Data items
-- begin --
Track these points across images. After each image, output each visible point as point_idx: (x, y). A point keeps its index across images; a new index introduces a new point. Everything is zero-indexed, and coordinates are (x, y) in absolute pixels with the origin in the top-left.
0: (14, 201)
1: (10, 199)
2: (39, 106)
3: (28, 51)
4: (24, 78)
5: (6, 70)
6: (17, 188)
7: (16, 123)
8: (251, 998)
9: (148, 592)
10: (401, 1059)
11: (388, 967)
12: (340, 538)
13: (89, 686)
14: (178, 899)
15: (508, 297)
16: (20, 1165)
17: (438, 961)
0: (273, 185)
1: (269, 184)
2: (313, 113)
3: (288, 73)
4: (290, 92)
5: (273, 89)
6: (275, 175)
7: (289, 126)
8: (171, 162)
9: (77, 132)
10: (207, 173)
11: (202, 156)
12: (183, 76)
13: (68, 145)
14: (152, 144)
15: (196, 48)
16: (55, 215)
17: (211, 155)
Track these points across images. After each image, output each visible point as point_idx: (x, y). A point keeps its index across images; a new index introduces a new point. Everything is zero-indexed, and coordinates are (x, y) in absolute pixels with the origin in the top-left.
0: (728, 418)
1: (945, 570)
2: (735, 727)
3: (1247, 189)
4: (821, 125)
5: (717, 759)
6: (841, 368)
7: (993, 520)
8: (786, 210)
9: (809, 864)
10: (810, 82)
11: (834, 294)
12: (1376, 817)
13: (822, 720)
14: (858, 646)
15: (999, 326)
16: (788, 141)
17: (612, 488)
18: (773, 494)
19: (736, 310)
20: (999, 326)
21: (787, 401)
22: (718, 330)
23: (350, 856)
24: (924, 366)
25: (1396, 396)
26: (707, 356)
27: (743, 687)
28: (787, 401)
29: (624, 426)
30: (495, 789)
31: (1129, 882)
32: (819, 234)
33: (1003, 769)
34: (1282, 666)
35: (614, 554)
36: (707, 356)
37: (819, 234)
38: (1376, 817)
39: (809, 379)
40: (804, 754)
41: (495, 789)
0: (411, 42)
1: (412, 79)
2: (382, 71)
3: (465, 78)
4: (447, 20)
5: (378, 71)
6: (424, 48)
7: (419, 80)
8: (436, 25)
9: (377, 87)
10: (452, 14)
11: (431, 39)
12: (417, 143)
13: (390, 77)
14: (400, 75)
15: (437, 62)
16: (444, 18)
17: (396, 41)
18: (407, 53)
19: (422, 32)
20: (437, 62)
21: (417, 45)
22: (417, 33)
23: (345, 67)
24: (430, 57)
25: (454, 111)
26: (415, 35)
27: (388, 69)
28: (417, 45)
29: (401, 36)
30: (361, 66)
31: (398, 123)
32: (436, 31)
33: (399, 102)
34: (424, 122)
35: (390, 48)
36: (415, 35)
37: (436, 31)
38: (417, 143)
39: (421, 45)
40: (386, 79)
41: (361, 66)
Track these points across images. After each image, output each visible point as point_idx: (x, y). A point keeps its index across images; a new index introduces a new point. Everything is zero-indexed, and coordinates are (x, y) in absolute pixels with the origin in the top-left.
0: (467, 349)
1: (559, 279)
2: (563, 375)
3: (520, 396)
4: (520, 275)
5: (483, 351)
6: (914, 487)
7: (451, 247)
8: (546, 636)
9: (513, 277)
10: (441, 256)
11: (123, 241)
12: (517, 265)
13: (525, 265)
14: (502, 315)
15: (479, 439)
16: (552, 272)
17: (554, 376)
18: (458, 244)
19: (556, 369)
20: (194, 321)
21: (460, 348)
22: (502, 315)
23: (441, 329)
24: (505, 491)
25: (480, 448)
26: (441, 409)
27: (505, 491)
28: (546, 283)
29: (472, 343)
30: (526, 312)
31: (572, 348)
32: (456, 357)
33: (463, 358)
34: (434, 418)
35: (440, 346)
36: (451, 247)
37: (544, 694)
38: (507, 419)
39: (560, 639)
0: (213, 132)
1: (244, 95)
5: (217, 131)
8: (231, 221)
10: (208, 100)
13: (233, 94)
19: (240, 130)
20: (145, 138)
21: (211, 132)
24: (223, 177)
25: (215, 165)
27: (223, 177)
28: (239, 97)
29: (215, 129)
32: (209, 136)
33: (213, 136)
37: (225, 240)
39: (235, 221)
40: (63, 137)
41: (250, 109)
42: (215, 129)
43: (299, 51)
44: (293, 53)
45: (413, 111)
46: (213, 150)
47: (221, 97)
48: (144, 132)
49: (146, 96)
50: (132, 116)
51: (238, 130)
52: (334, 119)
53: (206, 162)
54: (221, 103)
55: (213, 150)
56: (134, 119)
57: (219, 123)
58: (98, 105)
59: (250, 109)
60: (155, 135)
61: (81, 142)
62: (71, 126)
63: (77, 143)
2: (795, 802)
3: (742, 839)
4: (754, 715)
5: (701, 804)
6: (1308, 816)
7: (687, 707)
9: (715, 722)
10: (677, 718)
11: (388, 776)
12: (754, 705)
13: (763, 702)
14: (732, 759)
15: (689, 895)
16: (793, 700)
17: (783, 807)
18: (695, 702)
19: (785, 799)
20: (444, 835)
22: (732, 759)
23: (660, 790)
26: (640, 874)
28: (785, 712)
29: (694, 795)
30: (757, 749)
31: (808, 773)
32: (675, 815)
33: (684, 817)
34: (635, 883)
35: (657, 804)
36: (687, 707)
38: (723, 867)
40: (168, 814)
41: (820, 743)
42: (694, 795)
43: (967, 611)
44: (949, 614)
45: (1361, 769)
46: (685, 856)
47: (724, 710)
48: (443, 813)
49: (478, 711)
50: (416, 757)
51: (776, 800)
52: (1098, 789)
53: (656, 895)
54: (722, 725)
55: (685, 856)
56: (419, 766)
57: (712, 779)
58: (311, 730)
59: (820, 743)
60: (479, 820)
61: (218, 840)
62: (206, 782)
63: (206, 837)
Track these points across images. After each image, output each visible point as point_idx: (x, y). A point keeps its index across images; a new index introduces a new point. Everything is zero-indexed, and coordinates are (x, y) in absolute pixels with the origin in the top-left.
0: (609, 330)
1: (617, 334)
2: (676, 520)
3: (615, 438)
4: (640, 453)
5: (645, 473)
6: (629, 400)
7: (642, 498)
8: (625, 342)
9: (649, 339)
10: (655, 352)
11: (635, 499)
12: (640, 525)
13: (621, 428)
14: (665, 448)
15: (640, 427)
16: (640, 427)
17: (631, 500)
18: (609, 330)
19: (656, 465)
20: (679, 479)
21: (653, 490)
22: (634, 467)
-- end --
## EXERCISE BRIEF
Could you turn every line in all of these rows into a numbered list, leaving out any blank lines?

## RESULT
1. Track these points across images. After each image, output each visible point as point_idx: (x, y). A point keeps its index across images; a new index introduces a new point. Everything is zero-indexed, and coordinates are (x, y) in absolute pixels with the origin in the top-left.
2. 0: (14, 201)
3. 1: (10, 199)
4. 2: (39, 106)
5. 3: (28, 51)
6. 4: (24, 78)
7. 5: (6, 70)
8. 6: (17, 188)
9. 7: (16, 123)
10. 8: (251, 998)
11. 9: (148, 592)
12. 10: (401, 1059)
13. 11: (388, 967)
14. 12: (340, 538)
15. 13: (89, 686)
16. 14: (178, 899)
17. 15: (508, 297)
18. 16: (20, 1165)
19. 17: (438, 961)
20. 0: (273, 185)
21. 1: (269, 184)
22. 2: (313, 113)
23. 3: (288, 73)
24. 4: (290, 92)
25. 5: (273, 89)
26. 6: (275, 175)
27. 7: (289, 126)
28. 8: (171, 162)
29. 9: (77, 132)
30. 10: (207, 173)
31. 11: (202, 156)
32. 12: (183, 76)
33. 13: (68, 145)
34. 14: (152, 144)
35. 15: (196, 48)
36. 16: (55, 215)
37. 17: (211, 155)
38. Track these points across images. After each image, output each visible point as point_idx: (x, y). A point keeps its index across images; a new index introduces a new point. Everything is zero-indexed, and coordinates are (x, y) in absolute pixels with the origin in the top-left.
39. 0: (728, 418)
40. 1: (945, 570)
41. 2: (735, 727)
42. 3: (1247, 189)
43. 4: (821, 125)
44. 5: (717, 759)
45. 6: (841, 368)
46. 7: (993, 520)
47. 8: (786, 210)
48. 9: (809, 864)
49. 10: (810, 82)
50. 11: (834, 294)
51. 12: (1376, 817)
52. 13: (822, 720)
53. 14: (858, 646)
54. 15: (999, 326)
55. 16: (788, 141)
56. 17: (612, 488)
57. 18: (773, 494)
58. 19: (736, 310)
59. 20: (999, 326)
60. 21: (787, 401)
61. 22: (718, 330)
62. 23: (350, 856)
63. 24: (924, 366)
64. 25: (1396, 396)
65. 26: (707, 356)
66. 27: (743, 687)
67. 28: (787, 401)
68. 29: (624, 426)
69. 30: (495, 789)
70. 31: (1129, 882)
71. 32: (819, 234)
72. 33: (1003, 769)
73. 34: (1282, 666)
74. 35: (614, 554)
75. 36: (707, 356)
76. 37: (819, 234)
77. 38: (1376, 817)
78. 39: (809, 379)
79. 40: (804, 754)
80. 41: (495, 789)
81. 0: (411, 42)
82. 1: (412, 79)
83. 2: (382, 71)
84. 3: (465, 78)
85. 4: (447, 20)
86. 5: (378, 71)
87. 6: (424, 48)
88. 7: (419, 80)
89. 8: (436, 25)
90. 9: (377, 87)
91. 10: (452, 14)
92. 11: (431, 39)
93. 12: (417, 143)
94. 13: (390, 77)
95. 14: (400, 75)
96. 15: (437, 62)
97. 16: (444, 18)
98. 17: (396, 41)
99. 18: (407, 53)
100. 19: (422, 32)
101. 20: (437, 62)
102. 21: (417, 45)
103. 22: (417, 33)
104. 23: (345, 67)
105. 24: (430, 57)
106. 25: (454, 111)
107. 26: (415, 35)
108. 27: (388, 69)
109. 28: (417, 45)
110. 29: (401, 36)
111. 30: (361, 66)
112. 31: (398, 123)
113. 32: (436, 31)
114. 33: (399, 102)
115. 34: (424, 122)
116. 35: (390, 48)
117. 36: (415, 35)
118. 37: (436, 31)
119. 38: (417, 143)
120. 39: (421, 45)
121. 40: (386, 79)
122. 41: (361, 66)
123. Track these points across images. After each image, output each visible point as point_idx: (x, y). A point keeps its index across images; a new index introduces a new point. Everything is zero-indexed, and coordinates are (x, y) in absolute pixels with the origin in the top-left.
124. 0: (467, 349)
125. 1: (559, 279)
126. 2: (563, 375)
127. 3: (520, 396)
128. 4: (520, 275)
129. 5: (483, 351)
130. 6: (914, 487)
131. 7: (451, 247)
132. 8: (546, 636)
133. 9: (513, 277)
134. 10: (441, 256)
135. 11: (123, 241)
136. 12: (517, 265)
137. 13: (525, 265)
138. 14: (502, 315)
139. 15: (479, 439)
140. 16: (552, 272)
141. 17: (554, 376)
142. 18: (458, 244)
143. 19: (556, 369)
144. 20: (194, 321)
145. 21: (460, 348)
146. 22: (502, 315)
147. 23: (441, 329)
148. 24: (505, 491)
149. 25: (480, 448)
150. 26: (441, 409)
151. 27: (505, 491)
152. 28: (546, 283)
153. 29: (472, 343)
154. 30: (526, 312)
155. 31: (572, 348)
156. 32: (456, 357)
157. 33: (463, 358)
158. 34: (434, 418)
159. 35: (440, 346)
160. 36: (451, 247)
161. 37: (544, 694)
162. 38: (507, 419)
163. 39: (560, 639)
164. 0: (213, 132)
165. 1: (244, 95)
166. 5: (217, 131)
167. 8: (231, 221)
168. 10: (208, 100)
169. 13: (233, 94)
170. 19: (240, 130)
171. 20: (145, 138)
172. 21: (211, 132)
173. 24: (223, 177)
174. 25: (215, 165)
175. 27: (223, 177)
176. 28: (239, 97)
177. 29: (215, 129)
178. 32: (209, 136)
179. 33: (213, 136)
180. 37: (225, 240)
181. 39: (235, 221)
182. 40: (63, 137)
183. 41: (250, 109)
184. 42: (215, 129)
185. 43: (299, 51)
186. 44: (293, 53)
187. 45: (413, 111)
188. 46: (213, 150)
189. 47: (221, 97)
190. 48: (144, 132)
191. 49: (146, 96)
192. 50: (132, 116)
193. 51: (238, 130)
194. 52: (334, 119)
195. 53: (206, 162)
196. 54: (221, 103)
197. 55: (213, 150)
198. 56: (134, 119)
199. 57: (219, 123)
200. 58: (98, 105)
201. 59: (250, 109)
202. 60: (155, 135)
203. 61: (81, 142)
204. 62: (71, 126)
205. 63: (77, 143)
206. 2: (795, 802)
207. 3: (742, 839)
208. 4: (754, 715)
209. 5: (701, 804)
210. 6: (1308, 816)
211. 7: (687, 707)
212. 9: (715, 722)
213. 10: (677, 718)
214. 11: (388, 776)
215. 12: (754, 705)
216. 13: (763, 702)
217. 14: (732, 759)
218. 15: (689, 895)
219. 16: (793, 700)
220. 17: (783, 807)
221. 18: (695, 702)
222. 19: (785, 799)
223. 20: (444, 835)
224. 22: (732, 759)
225. 23: (660, 790)
226. 26: (640, 874)
227. 28: (785, 712)
228. 29: (694, 795)
229. 30: (757, 749)
230. 31: (808, 773)
231. 32: (675, 815)
232. 33: (684, 817)
233. 34: (635, 883)
234. 35: (657, 804)
235. 36: (687, 707)
236. 38: (723, 867)
237. 40: (168, 814)
238. 41: (820, 743)
239. 42: (694, 795)
240. 43: (967, 611)
241. 44: (949, 614)
242. 45: (1361, 769)
243. 46: (685, 856)
244. 47: (724, 710)
245. 48: (443, 813)
246. 49: (478, 711)
247. 50: (416, 757)
248. 51: (776, 800)
249. 52: (1098, 789)
250. 53: (656, 895)
251. 54: (722, 725)
252. 55: (685, 856)
253. 56: (419, 766)
254. 57: (712, 779)
255. 58: (311, 730)
256. 59: (820, 743)
257. 60: (479, 820)
258. 61: (218, 840)
259. 62: (206, 782)
260. 63: (206, 837)
261. Track these points across images. After each image, output each visible point as point_idx: (x, y). A point keeps its index across images; a new index introduces a new point. Everything is zero-indexed, and coordinates are (x, y) in absolute pixels with the origin in the top-left.
262. 0: (609, 330)
263. 1: (617, 334)
264. 2: (676, 520)
265. 3: (615, 438)
266. 4: (640, 453)
267. 5: (645, 473)
268. 6: (629, 400)
269. 7: (642, 498)
270. 8: (625, 342)
271. 9: (649, 339)
272. 10: (655, 352)
273. 11: (635, 499)
274. 12: (640, 525)
275. 13: (621, 428)
276. 14: (665, 448)
277. 15: (640, 427)
278. 16: (640, 427)
279. 17: (631, 500)
280. 18: (609, 330)
281. 19: (656, 465)
282. 20: (679, 479)
283. 21: (653, 490)
284. 22: (634, 467)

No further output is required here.